— start Data for this task —

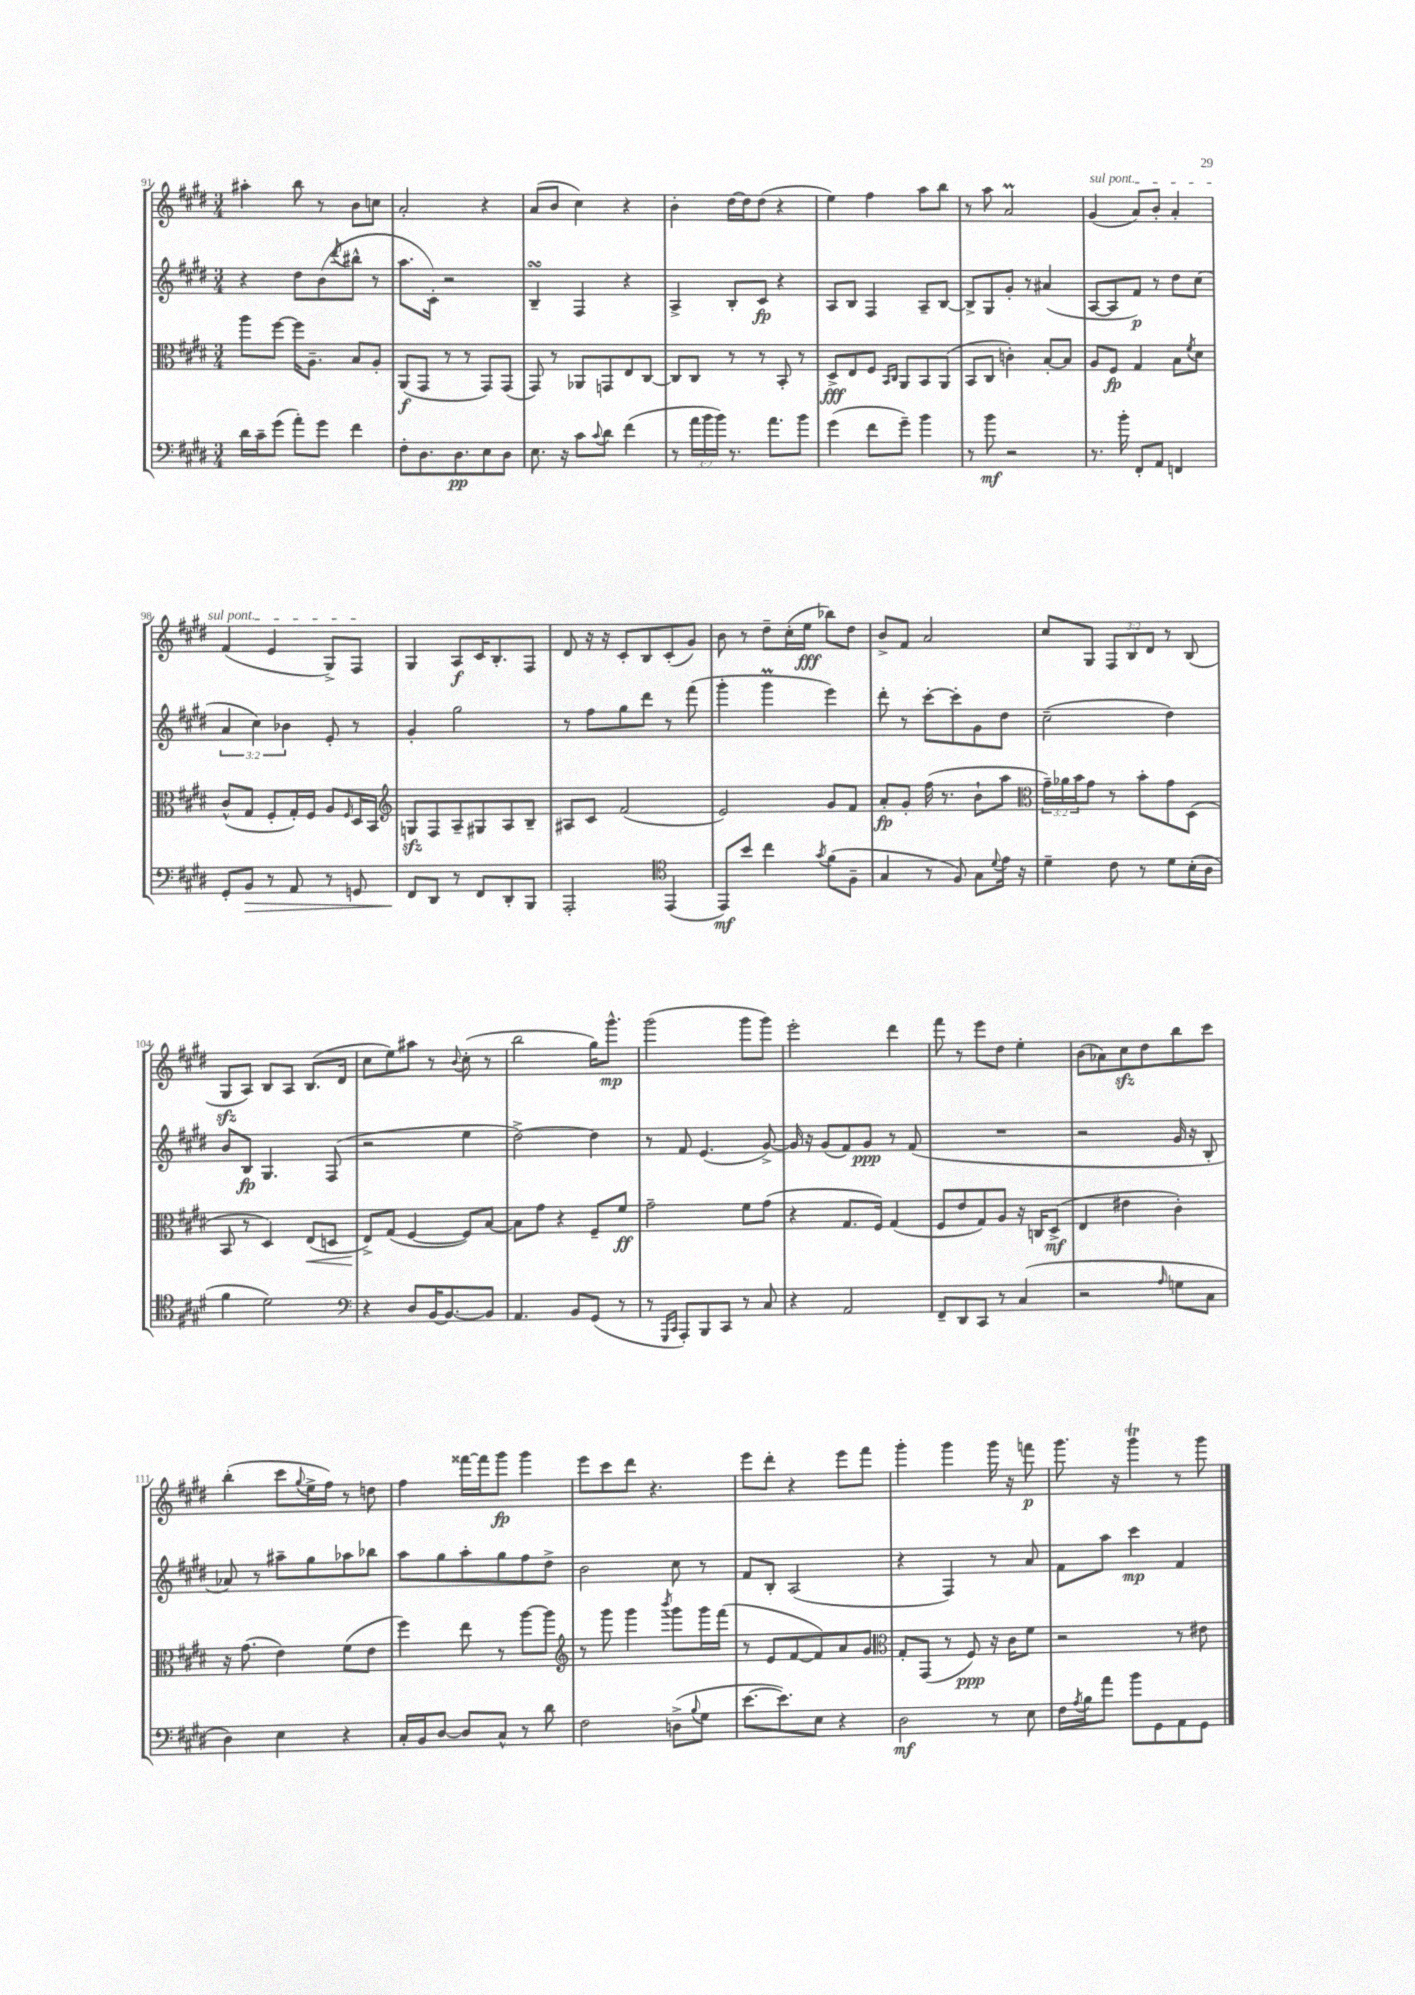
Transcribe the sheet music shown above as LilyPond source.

<<
\new StaffGroup <<
\new Staff = "s0" {
    \clef treble \key e \major \numericTimeSignature \time 3/4 \override Staff.TupletNumber.text = #tuplet-number::calc-fraction-text
    ais''4-. b''8 r8 b'8 c''8 |
    a'2-. r4 |
    a'8( b'8 cis''4) r4 |
    b'4-. dis''16~ dis''16 dis''8( r4 |
    e''4) fis''4 a''8 b''8 |
    r8 a''8 a'2\prall |
    \once \override TextSpanner.bound-details.left.text = \markup { \italic "sul pont." } gis'4\startTextSpan( a'8) b'8-. a'4-. |
    fis'4( e'4 gis8->) fis8\stopTextSpan |
    gis4 a8\f cis'16 b8.-. fis8 |
    dis'8 r16 r16 cis'8-. b8 cis'8-.( gis'8) |
    b'8 r8 dis''8-- cis''16-.( e''16\fff bes''8) dis''8 |
    b'8-> fis'8 a'2 |
    cis''8 gis8 \tuplet 3/2 { fis8 b8 dis'8 } r8 b8( |
    gis8\sfz a8) b8 a8 b8.( dis'16 |
    cis''8 e''8) ais''8 r8 \appoggiatura { b'8 } cis''8-.( r8 |
    b''2 gis''16) gis'''8.-^\mp |
    gis'''2( gis'''8 gis'''8) |
    e'''2-. dis'''4 |
    fis'''8 r8 e'''8 dis''8 e''4-. |
    b'8( aes'8) cis''8\sfz dis''8 b''8 cis'''8 |
    b''4-.( cis'''8 \appoggiatura { gis''8 } e''16-> fis''16) r8 d''8 |
    fis''4 fisis'''16~ fisis'''16 gis'''8\fp gis'''4 |
    e'''8 cis'''8 dis'''8 r4. |
    e'''8 dis'''8-. r4 e'''8 fis'''8 |
    gis'''4-. gis'''4 gis'''16 r16 f'''8\p |
    gis'''8. r16 gis'''4\trill r8 gis'''8 \bar "|." |
}
\new Staff = "s1" {
    \clef treble \key e \major \numericTimeSignature \time 3/4 \override Staff.TupletNumber.text = #tuplet-number::calc-fraction-text
    r4 dis''8 b'8( \acciaccatura { dis'''8 } bis''8-^ r8 |
    a''8. cis'16-.) r2 |
    b4--\turn fis4 r4 |
    a4-> b8-. cis'8\fp r4 |
    a8 b8 fis4 a8-- b8~ |
    b8-> gis8 gis'8-. r8 ais'4( |
    a8~ a8 fis'8\p) r8 dis''8 cis''8( |
    \tuplet 3/2 { a'4 cis''4) bes'4 } e'8-. r8 |
    gis'4-. gis''2 |
    r8 fis''8 gis''8 dis'''8 r8 fis'''8( |
    gis'''4-. gis'''4\prall e'''4) |
    dis'''8-. r8 cis'''8~-. cis'''8-. gis'8 dis''8 |
    cis''2--( dis''4) |
    b'8 b8\fp gis4. fis8( |
    r2 e''4 |
    dis''2~->) dis''4 |
    r8 fis'8 e'4.( gis'8~->) |
    gis'16 r16 gis'8( fis'8) gis'8\ppp r8 fis'8( |
    R2. |
    r2 gis'16 r16 b8-. |
    aes'8) r8 ais''8-- gis''8 aes''8 bes''8 |
    a''8 gis''8 a''8-. gis''8 fis''8 dis''8-> |
    b'2 cis''8 r8 |
    fis'8 b8-. a2( |
    r4 fis4) r8 a'8 |
    fis'8 a''8 cis'''4\mp fis'4 \bar "|." |
}
\new Staff = "s2" {
    \clef alto \key e \major \numericTimeSignature \time 3/4 \override Staff.TupletNumber.text = #tuplet-number::calc-fraction-text
    a''8 fis''8~ fis''16 a8.-- b8 a8-. |
    a,8\f( gis,8 r8 r8 gis,8) gis,8( |
    gis,8) r8 aes,8 g,8 e8 cis8~ |
    cis8 cis8 r8 r8 b,8-. r8 |
    dis8->\fff e8 fis8 \grace { b,16 cis16 } a,8 b,8 a,8( |
    b,8 cis8 c'4-.) b8~-. b8 |
    a8 fis8\fp gis4 b8 \acciaccatura { fis'8 } dis'8 |
    cis'8-^( gis8 fis8-. gis16-.) fis16 a8 \grace { fis16 } dis16 b,16 |
    \clef treble g8\sfz fis8 a8-- gis8 a8 b8-- |
    ais8 cis'8 fis'2( |
    e'2) gis'8 fis'8 |
    a'8-.\fp gis'8-. fis''16( r8. b'8-! a''8 |
    \clef alto \tuplet 3/2 { gis'16--) aes'16 b'16 } gis'8 r8 b'8-. gis'8 dis8( |
    b,8 r8 dis4) e8\<( d8 |
    e8->\!) gis8( fis4~ fis8) b8~ |
    b8 gis'8 r4 fis8-- fis'8\ff |
    gis'2-- fis'8 gis'8( |
    r4 gis8. fis16) gis4( |
    fis8 e'8 gis8) a8 r16 c16 dis8->\mf( |
    e4 eis'4 cis'4-.) |
    r16 gis'8.( e'4) fis'8( e'8 |
    fis''4) e''8 r8 a''8~ a''8 |
    \clef treble r8 gis'''8 gis'''4 \acciaccatura { b'''8 } gis'''8 gis'''16 fis'''16( |
    r8 e'8 fis'8~ fis'8) a'8 gis'8 |
    \clef alto gis8-. gis,8( r8 fis8\ppp) r16 cis'16 fis'8 |
    r2 r8 eis'8 \bar "|." |
}
\new Staff = "s3" {
    \clef bass \key e \major \numericTimeSignature \time 3/4 \override Staff.TupletNumber.text = #tuplet-number::calc-fraction-text
    dis'16 cis'16-- gis'8( a'8-.) gis'8 fis'4 |
    fis8-. dis8. dis8.\pp e8 dis8 |
    e8. r16 cis'8 \appoggiatura { cis'8 } dis'8 fis'4( |
    r8 \tuplet 3/2 { a'16 b'16 b'16) } r8. a'8. b'8 |
    gis'4( fis'8 gis'8--) b'4 |
    r8 b'8\mf r2 |
    r8. b'16-. fis,8-. a,8 f,4 |
    gis,8-. b,8\> r8 a,8 r8 g,8 |
    fis,8\! dis,8 r8 fis,8 dis,8-. b,,8 |
    a,,2-. \clef tenor e,4( |
    e,8\mf) b'8 cis''4 \acciaccatura { gis'8 } fis'8( fis8-- |
    gis4 r8 fis8) gis8 \appoggiatura { dis'8 } e'16 r16 |
    dis'4-- cis'8 r8 dis'8 b16-.( a16 |
    fis'4 dis'2) |
    \clef bass r4 dis8 b,16~ b,8.~ b,8 |
    a,4. b,8 gis,8( r8 |
    r8 \grace { gis,,16 cis,16 } a,,8-.) b,,8 cis,8 r8 cis8 |
    r4 a,2 |
    fis,8-- dis,8 cis,8 r8 cis4( |
    r2 \grace { a16 } g8 cis8 |
    dis4) e4 r4 |
    cis16-. b,16 dis8~ dis8 cis8-^ r8 dis'8 |
    fis2 d8->( \appoggiatura { b8 } gis8 |
    e'8.~ e'8.) e8 r4 |
    dis2\mf r8 e8 |
    fis16 \acciaccatura { a8 } b16 a'8 b'8 gis,8 a,8 gis,8 \bar "|." |
}
>>
>>
\layout { \context { \Score currentBarNumber = #91 } }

— end Data for this task —

Please find every line in the material above that contains the string "calc" and copy each of those lines in full. Match case exactly.

▶ [The result]:
    \clef treble \key e \major \numericTimeSignature \time 3/4 \override Staff.TupletNumber.text = #tuplet-number::calc-fraction-text
    \clef treble \key e \major \numericTimeSignature \time 3/4 \override Staff.TupletNumber.text = #tuplet-number::calc-fraction-text
    \clef alto \key e \major \numericTimeSignature \time 3/4 \override Staff.TupletNumber.text = #tuplet-number::calc-fraction-text
    \clef bass \key e \major \numericTimeSignature \time 3/4 \override Staff.TupletNumber.text = #tuplet-number::calc-fraction-text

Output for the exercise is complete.